For every record that follows, write out the text exactly and omit the picture, if one is present.

--- --- ---

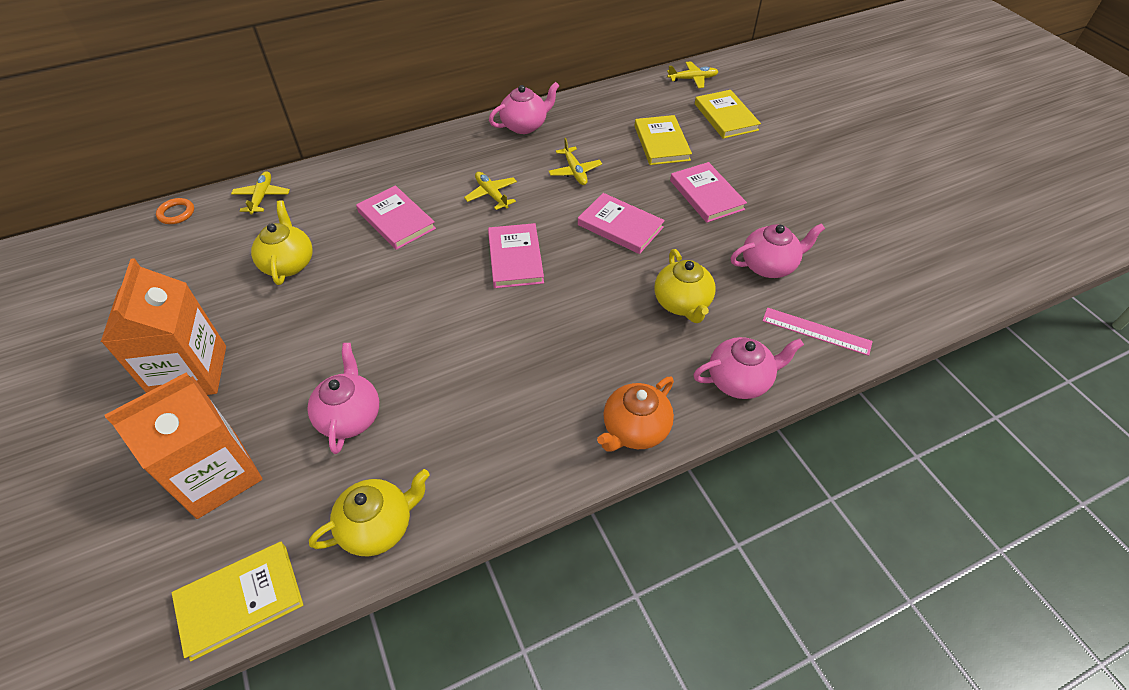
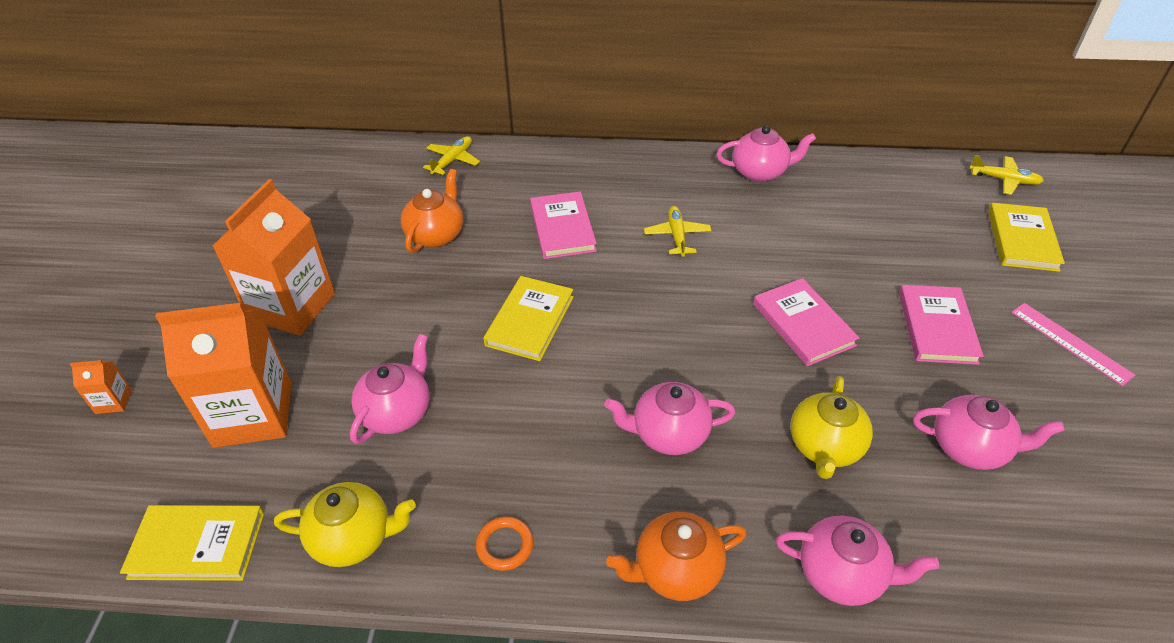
camera: 30 degrees right, 5 degrees down
(62, 527) = (113, 401): none -> orange carton
(176, 213) = (371, 151): orange ring -> orange ring (505, 545)
(288, 264) = (436, 235): yellow teapot -> orange teapot
(515, 258) = (660, 315): pink book -> none
(573, 340) = (668, 434): none -> pink teapot
(575, 171) = (787, 242): yellow plane -> none
(661, 143) = (915, 244): yellow book -> yellow book (530, 321)
(816, 331) = (988, 560): pink ruler -> pink ruler (1070, 343)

--- --- ---

*Answer box:*
camera: 30 degrees right, 5 degrees down
(62, 527) = (113, 401): none -> orange carton
(176, 213) = (371, 151): orange ring -> orange ring (505, 545)
(288, 264) = (436, 235): yellow teapot -> orange teapot
(515, 258) = (660, 315): pink book -> none
(573, 340) = (668, 434): none -> pink teapot
(575, 171) = (787, 242): yellow plane -> none
(661, 143) = (915, 244): yellow book -> yellow book (530, 321)
(816, 331) = (988, 560): pink ruler -> pink ruler (1070, 343)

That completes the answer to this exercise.